= Instructions for the task =
Taking the listing below, restate word for word each line from the line with "D9: schottky (A GND, K N011) -> none" to the line with "TP1: test point (VCTRL) -> none", ends included, and stop there.

*** Information supplied ***

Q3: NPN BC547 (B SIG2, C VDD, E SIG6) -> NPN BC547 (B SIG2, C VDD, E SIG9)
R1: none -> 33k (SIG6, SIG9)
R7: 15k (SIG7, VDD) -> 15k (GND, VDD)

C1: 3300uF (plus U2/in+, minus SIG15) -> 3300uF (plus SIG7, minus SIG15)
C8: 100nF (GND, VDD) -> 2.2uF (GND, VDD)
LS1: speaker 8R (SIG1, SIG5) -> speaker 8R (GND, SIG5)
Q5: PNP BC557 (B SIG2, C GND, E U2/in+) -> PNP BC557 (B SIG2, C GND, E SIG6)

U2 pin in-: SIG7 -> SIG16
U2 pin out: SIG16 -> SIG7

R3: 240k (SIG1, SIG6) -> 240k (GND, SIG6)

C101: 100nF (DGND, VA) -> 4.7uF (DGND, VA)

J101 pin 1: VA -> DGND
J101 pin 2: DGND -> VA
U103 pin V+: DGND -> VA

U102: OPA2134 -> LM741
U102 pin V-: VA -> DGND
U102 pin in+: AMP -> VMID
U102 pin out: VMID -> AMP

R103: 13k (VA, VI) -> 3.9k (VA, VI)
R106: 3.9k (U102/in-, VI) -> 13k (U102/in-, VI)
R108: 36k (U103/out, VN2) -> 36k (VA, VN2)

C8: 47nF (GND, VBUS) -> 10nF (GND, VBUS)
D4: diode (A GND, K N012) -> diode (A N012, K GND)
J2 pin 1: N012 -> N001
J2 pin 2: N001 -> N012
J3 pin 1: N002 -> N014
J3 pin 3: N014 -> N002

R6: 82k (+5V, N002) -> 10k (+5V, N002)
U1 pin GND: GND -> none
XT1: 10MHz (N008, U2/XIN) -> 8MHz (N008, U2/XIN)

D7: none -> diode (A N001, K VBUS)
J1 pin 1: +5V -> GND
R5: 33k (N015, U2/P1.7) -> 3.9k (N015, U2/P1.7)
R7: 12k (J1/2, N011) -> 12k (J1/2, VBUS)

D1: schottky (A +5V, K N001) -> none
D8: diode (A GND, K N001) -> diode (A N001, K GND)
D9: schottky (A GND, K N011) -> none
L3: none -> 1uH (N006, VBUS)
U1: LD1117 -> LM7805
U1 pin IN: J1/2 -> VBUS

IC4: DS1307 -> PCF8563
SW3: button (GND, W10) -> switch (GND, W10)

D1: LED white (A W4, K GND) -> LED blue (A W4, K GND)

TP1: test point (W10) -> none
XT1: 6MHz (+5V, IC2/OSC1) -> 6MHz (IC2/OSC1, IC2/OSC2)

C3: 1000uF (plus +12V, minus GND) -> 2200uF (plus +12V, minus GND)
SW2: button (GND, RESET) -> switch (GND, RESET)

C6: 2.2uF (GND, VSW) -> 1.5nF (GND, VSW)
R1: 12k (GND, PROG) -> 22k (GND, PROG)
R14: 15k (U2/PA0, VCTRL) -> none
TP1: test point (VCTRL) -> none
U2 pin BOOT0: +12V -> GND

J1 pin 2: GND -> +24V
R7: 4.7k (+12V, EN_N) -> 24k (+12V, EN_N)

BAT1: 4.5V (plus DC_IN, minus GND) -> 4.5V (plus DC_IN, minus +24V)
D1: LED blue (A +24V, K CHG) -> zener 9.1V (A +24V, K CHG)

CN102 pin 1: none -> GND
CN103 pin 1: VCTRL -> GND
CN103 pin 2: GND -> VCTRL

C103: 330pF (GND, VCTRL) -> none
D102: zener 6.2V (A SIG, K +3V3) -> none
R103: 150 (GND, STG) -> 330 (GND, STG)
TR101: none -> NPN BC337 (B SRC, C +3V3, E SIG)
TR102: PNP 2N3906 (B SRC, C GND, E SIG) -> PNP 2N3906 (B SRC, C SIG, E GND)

*** End of Information supplied ***

= Response box =
D9: schottky (A GND, K N011) -> none
L3: none -> 1uH (N006, VBUS)
U1: LD1117 -> LM7805
U1 pin IN: J1/2 -> VBUS

IC4: DS1307 -> PCF8563
SW3: button (GND, W10) -> switch (GND, W10)

D1: LED white (A W4, K GND) -> LED blue (A W4, K GND)

TP1: test point (W10) -> none
XT1: 6MHz (+5V, IC2/OSC1) -> 6MHz (IC2/OSC1, IC2/OSC2)

C3: 1000uF (plus +12V, minus GND) -> 2200uF (plus +12V, minus GND)
SW2: button (GND, RESET) -> switch (GND, RESET)

C6: 2.2uF (GND, VSW) -> 1.5nF (GND, VSW)
R1: 12k (GND, PROG) -> 22k (GND, PROG)
R14: 15k (U2/PA0, VCTRL) -> none
TP1: test point (VCTRL) -> none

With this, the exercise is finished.